■ **DATA FOR REVIEW**:
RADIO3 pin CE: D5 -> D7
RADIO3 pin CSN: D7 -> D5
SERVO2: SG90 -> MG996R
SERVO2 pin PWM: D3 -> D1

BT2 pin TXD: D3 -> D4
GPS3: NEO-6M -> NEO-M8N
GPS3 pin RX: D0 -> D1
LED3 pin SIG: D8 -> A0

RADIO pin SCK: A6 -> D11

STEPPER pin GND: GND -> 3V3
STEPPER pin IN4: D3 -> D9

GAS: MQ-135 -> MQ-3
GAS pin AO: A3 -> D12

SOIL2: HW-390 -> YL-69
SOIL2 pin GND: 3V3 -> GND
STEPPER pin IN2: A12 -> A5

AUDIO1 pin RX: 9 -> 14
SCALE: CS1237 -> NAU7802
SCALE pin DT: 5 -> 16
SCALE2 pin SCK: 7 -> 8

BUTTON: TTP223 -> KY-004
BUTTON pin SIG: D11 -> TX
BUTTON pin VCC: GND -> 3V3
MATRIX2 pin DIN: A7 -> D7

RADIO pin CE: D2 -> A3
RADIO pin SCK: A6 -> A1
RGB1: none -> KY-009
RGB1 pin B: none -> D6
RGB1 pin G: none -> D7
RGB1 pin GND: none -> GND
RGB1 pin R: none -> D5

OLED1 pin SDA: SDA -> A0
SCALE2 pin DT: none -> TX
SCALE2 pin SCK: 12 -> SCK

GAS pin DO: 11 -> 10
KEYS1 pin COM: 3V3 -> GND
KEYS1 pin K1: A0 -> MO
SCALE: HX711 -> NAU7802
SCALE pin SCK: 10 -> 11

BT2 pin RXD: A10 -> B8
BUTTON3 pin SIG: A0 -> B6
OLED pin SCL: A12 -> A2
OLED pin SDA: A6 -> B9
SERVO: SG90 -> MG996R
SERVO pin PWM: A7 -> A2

■ **DIRECTIONS**: Copy out only the lines of the records above from the one with "STEPPER pin IN2: A12 -> A5" through the one with "RGB1 pin B: none -> D6", exactly as they stand, both included.

■ **EXERCISE OUTPUT**:
STEPPER pin IN2: A12 -> A5

AUDIO1 pin RX: 9 -> 14
SCALE: CS1237 -> NAU7802
SCALE pin DT: 5 -> 16
SCALE2 pin SCK: 7 -> 8

BUTTON: TTP223 -> KY-004
BUTTON pin SIG: D11 -> TX
BUTTON pin VCC: GND -> 3V3
MATRIX2 pin DIN: A7 -> D7

RADIO pin CE: D2 -> A3
RADIO pin SCK: A6 -> A1
RGB1: none -> KY-009
RGB1 pin B: none -> D6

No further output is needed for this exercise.